> _TASK DETAILS_: Return every line in the entries below that contains the string "footways", copying each one whole. Case counts.
- - - - - - -
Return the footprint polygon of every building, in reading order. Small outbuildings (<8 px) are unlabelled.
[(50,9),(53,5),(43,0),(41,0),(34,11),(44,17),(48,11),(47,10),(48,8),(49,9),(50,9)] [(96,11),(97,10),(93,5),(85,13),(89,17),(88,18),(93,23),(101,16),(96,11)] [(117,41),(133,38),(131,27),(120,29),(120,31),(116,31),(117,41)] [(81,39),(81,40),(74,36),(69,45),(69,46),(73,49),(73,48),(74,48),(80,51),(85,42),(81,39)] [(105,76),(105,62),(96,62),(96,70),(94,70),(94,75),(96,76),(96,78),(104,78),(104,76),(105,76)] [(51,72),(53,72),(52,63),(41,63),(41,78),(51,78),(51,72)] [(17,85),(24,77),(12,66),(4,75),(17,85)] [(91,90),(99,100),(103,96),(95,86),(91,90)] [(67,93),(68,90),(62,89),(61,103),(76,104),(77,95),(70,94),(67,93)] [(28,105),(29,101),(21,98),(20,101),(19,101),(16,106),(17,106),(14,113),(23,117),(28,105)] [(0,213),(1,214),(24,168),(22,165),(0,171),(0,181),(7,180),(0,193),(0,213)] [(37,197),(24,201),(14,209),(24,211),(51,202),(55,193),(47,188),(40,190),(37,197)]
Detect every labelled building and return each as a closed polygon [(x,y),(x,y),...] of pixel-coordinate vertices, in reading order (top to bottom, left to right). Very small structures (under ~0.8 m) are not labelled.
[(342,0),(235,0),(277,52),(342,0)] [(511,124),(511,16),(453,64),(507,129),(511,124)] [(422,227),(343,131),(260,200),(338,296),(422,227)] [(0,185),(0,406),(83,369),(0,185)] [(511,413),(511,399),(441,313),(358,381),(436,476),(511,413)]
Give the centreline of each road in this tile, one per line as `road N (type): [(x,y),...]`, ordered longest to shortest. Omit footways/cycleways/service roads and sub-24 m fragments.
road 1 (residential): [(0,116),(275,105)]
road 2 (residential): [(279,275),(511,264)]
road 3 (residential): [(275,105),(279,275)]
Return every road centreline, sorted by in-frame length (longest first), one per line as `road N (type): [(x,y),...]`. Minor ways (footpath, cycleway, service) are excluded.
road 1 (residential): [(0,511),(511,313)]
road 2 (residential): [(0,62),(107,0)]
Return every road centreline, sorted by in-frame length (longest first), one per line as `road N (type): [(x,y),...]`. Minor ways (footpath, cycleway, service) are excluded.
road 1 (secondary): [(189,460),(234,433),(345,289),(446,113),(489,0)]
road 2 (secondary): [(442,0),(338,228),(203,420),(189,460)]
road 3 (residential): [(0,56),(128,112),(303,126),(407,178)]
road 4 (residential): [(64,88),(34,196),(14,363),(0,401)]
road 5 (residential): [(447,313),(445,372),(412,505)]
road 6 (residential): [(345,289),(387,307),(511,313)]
- - - - - - -
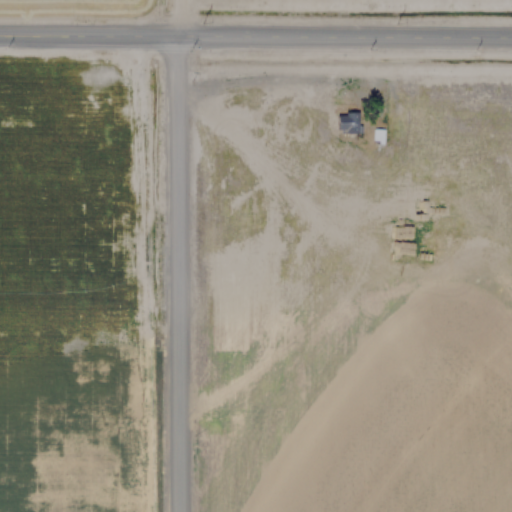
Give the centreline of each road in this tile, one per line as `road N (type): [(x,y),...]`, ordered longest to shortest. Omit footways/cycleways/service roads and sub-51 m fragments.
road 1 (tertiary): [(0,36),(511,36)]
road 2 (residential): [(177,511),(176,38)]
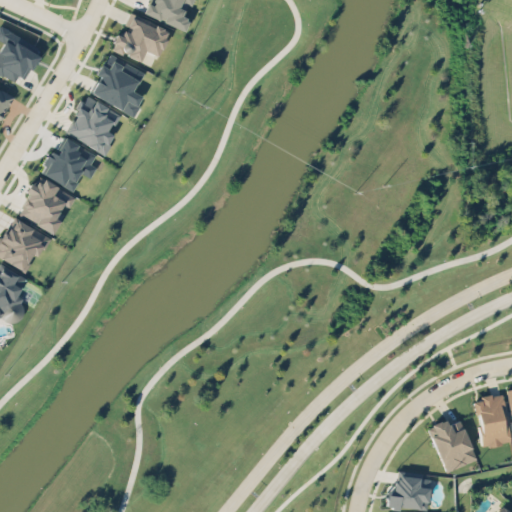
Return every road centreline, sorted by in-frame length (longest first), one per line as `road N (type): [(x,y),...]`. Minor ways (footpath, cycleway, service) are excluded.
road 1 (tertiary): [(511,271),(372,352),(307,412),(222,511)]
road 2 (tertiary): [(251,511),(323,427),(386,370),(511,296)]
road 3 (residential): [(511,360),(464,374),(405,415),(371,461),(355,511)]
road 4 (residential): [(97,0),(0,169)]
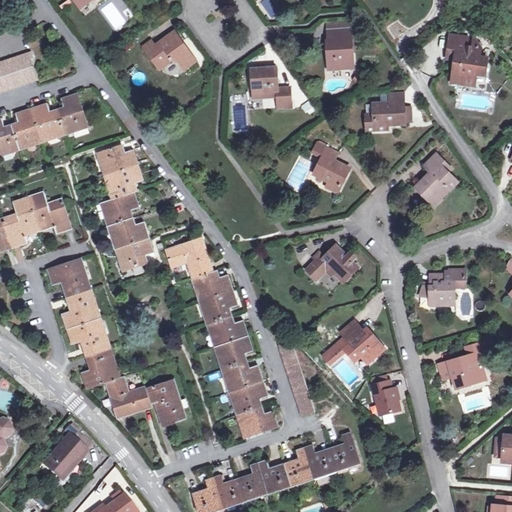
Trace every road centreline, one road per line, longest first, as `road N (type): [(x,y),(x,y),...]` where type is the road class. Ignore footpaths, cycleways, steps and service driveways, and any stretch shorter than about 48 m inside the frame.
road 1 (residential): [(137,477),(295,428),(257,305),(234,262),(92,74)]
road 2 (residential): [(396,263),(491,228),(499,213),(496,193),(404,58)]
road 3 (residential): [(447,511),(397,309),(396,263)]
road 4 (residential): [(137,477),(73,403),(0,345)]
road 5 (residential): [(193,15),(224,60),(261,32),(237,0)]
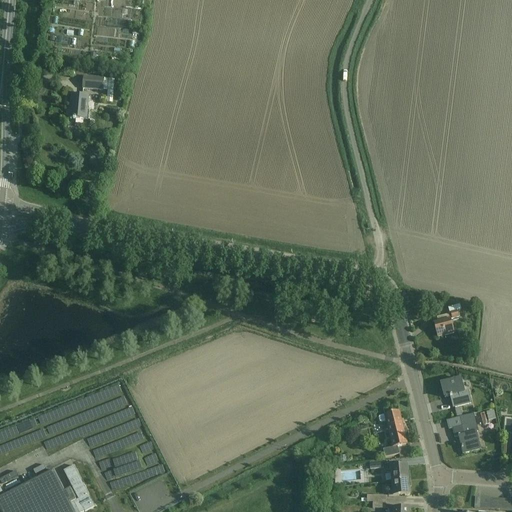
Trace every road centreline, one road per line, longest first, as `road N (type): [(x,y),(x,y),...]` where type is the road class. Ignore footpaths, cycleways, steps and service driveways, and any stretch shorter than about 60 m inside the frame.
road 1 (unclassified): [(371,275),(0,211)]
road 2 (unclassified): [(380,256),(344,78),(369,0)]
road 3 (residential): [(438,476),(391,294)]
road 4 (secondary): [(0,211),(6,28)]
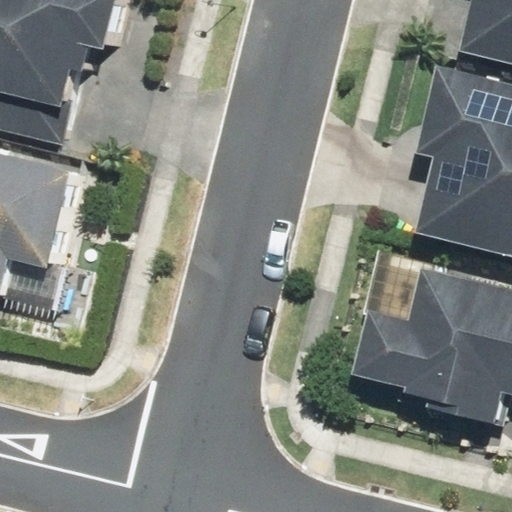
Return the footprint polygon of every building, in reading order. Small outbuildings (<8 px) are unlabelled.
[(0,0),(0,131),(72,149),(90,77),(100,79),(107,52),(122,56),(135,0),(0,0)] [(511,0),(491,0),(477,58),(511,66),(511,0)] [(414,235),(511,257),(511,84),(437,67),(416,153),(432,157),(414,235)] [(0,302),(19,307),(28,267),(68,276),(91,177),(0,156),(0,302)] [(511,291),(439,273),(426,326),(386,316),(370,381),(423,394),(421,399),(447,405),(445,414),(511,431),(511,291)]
- - - - - - -
> _FULL OUTPUT_:
Give the centreline of each road in this tile, one per line as `road N (type): [(x,y),...]`, ordered longest to shortest. Omit footways/cycleways/service roads and sub-24 m fragments.
Give the centreline of each road in this tile, one per line as `road N (type): [(x,y),...]`, ordered longest to shortest. Omit footways/cycleways/service roads and sub-51 m fragments.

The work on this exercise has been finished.